### PROBLEM DETAILS
Once the line with "Someone swapped the shoe/pink" is found in the data, output it and each following line exactly, up to and including the line with "Someone repainted the photo", and nothing before or after.

### INFORMATION SHOWN
▽
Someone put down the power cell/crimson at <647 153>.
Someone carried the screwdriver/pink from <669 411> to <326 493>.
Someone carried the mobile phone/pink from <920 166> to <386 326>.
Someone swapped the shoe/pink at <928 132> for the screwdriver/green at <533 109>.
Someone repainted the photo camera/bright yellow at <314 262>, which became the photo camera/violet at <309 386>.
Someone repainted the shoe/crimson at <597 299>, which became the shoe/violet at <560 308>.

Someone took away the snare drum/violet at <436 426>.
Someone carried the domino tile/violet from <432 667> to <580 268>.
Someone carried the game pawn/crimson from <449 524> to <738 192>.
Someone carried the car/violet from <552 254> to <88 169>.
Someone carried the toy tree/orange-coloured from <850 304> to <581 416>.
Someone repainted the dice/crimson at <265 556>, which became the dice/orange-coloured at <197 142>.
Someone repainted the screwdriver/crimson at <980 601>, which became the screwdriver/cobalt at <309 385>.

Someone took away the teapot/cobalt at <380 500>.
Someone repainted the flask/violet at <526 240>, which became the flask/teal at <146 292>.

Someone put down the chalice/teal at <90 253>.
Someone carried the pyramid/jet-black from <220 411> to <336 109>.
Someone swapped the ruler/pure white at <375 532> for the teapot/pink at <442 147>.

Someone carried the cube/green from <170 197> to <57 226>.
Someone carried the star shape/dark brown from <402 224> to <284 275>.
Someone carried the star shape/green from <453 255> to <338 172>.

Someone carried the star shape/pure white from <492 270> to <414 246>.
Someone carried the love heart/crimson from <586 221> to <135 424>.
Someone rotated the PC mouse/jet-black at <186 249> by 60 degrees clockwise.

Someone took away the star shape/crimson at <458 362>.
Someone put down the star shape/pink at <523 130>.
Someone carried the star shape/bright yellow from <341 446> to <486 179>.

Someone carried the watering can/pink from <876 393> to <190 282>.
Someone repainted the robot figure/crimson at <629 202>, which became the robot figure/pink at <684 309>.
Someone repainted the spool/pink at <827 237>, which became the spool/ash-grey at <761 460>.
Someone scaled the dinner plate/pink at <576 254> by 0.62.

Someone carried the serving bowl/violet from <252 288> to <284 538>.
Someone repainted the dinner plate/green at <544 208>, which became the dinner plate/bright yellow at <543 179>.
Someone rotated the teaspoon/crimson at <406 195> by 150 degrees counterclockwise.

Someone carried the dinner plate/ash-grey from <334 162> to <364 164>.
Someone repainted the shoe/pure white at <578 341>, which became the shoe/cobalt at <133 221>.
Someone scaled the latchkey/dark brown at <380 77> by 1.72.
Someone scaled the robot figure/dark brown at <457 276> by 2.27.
△
### EXERCISE RESULT
Someone swapped the shoe/pink at <928 132> for the screwdriver/green at <533 109>.
Someone repainted the photo camera/bright yellow at <314 262>, which became the photo camera/violet at <309 386>.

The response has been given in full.